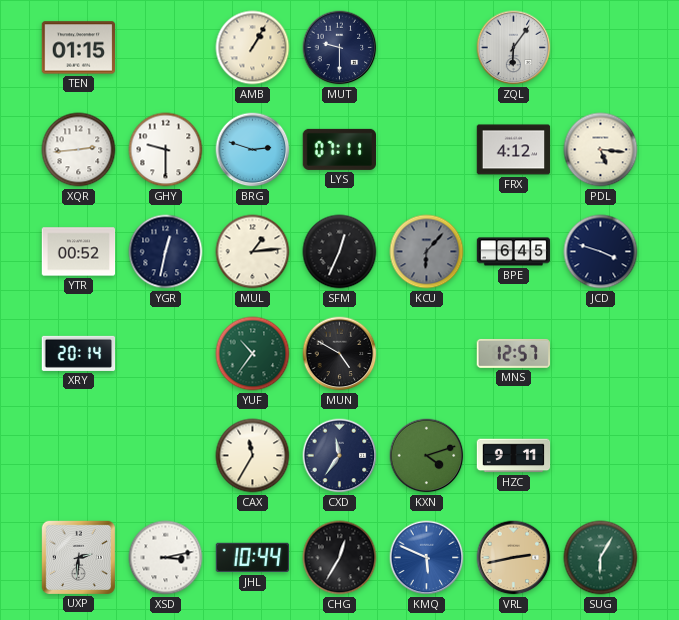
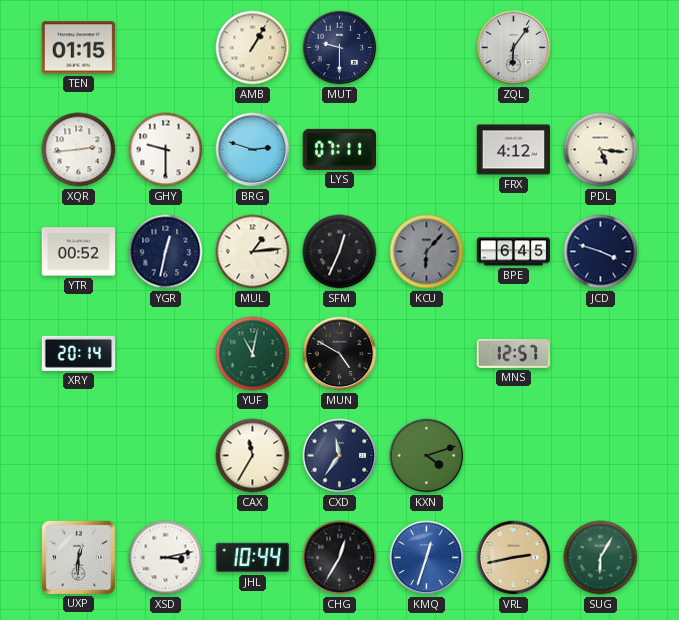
YUF: 10:36 -> 11:02
HZC: 9:11 -> none
UXP: 2:31 -> 12:31
KMQ: 5:49 -> 12:33
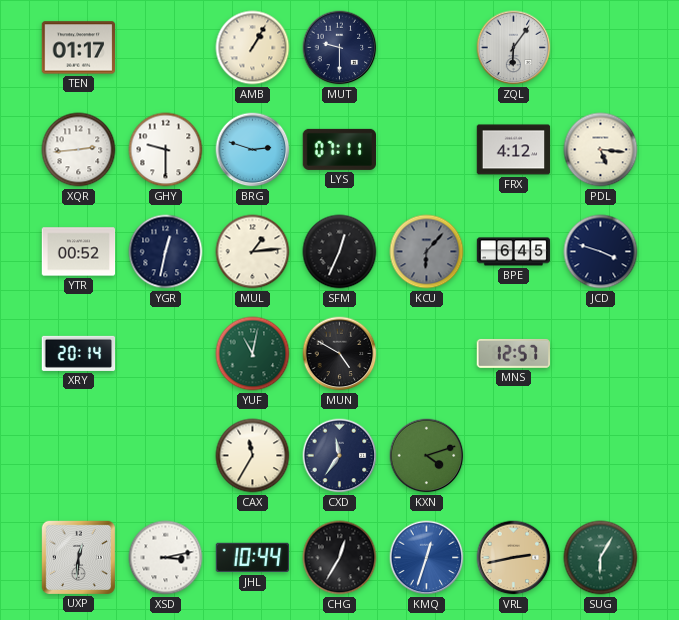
TEN: 01:15 -> 01:17
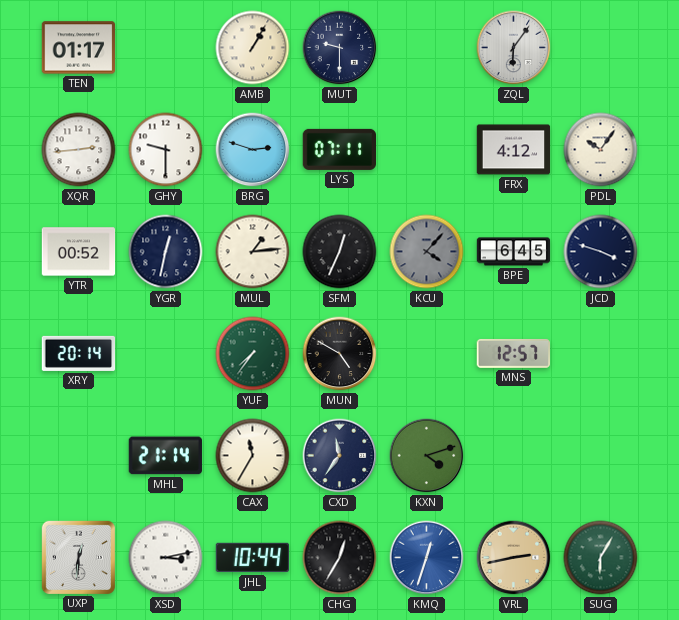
PDL: 5:16 -> 10:06
KCU: 6:07 -> 4:07
YUF: 11:02 -> 7:36
MHL: none -> 21:14
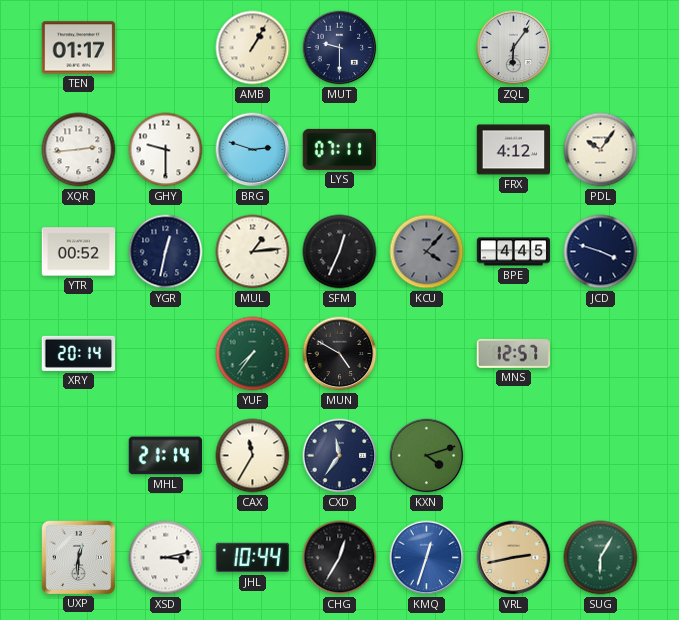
BPE: 6:45 -> 4:45
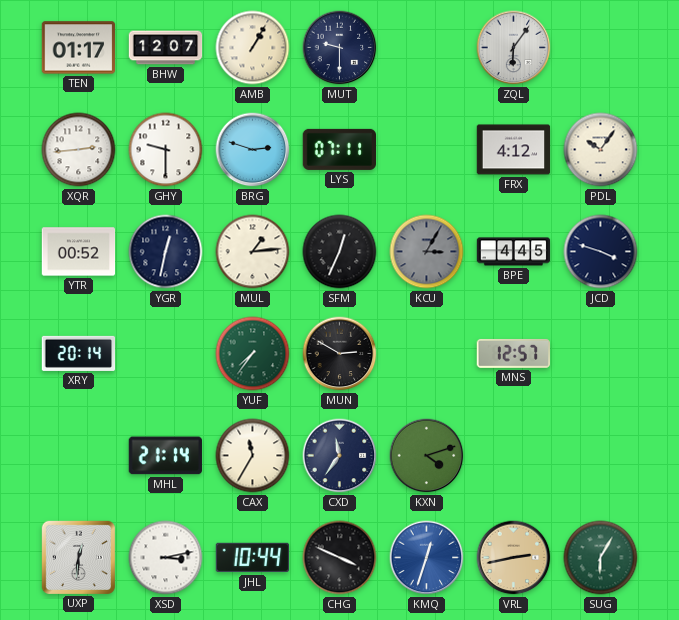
BHW: none -> 12:07
KCU: 4:07 -> 3:05
MUN: 4:50 -> 2:50
CHG: 12:35 -> 3:49
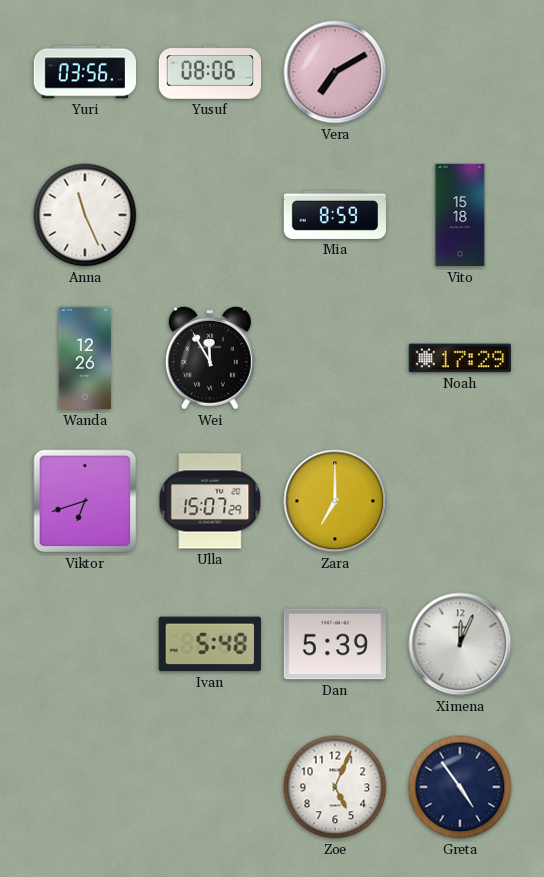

────────

* INSTRUCTION *
Copy out every line of text from the rows word for word, leaving out the pictures.

* RESULT OF THIS TASK *
YUF: 10:36 -> 11:02
HZC: 9:11 -> none
UXP: 2:31 -> 12:31
KMQ: 5:49 -> 12:33
TEN: 01:15 -> 01:17
PDL: 5:16 -> 10:06
KCU: 6:07 -> 4:07
YUF: 11:02 -> 7:36
MHL: none -> 21:14
BPE: 6:45 -> 4:45
BHW: none -> 12:07
KCU: 4:07 -> 3:05
MUN: 4:50 -> 2:50
CHG: 12:35 -> 3:49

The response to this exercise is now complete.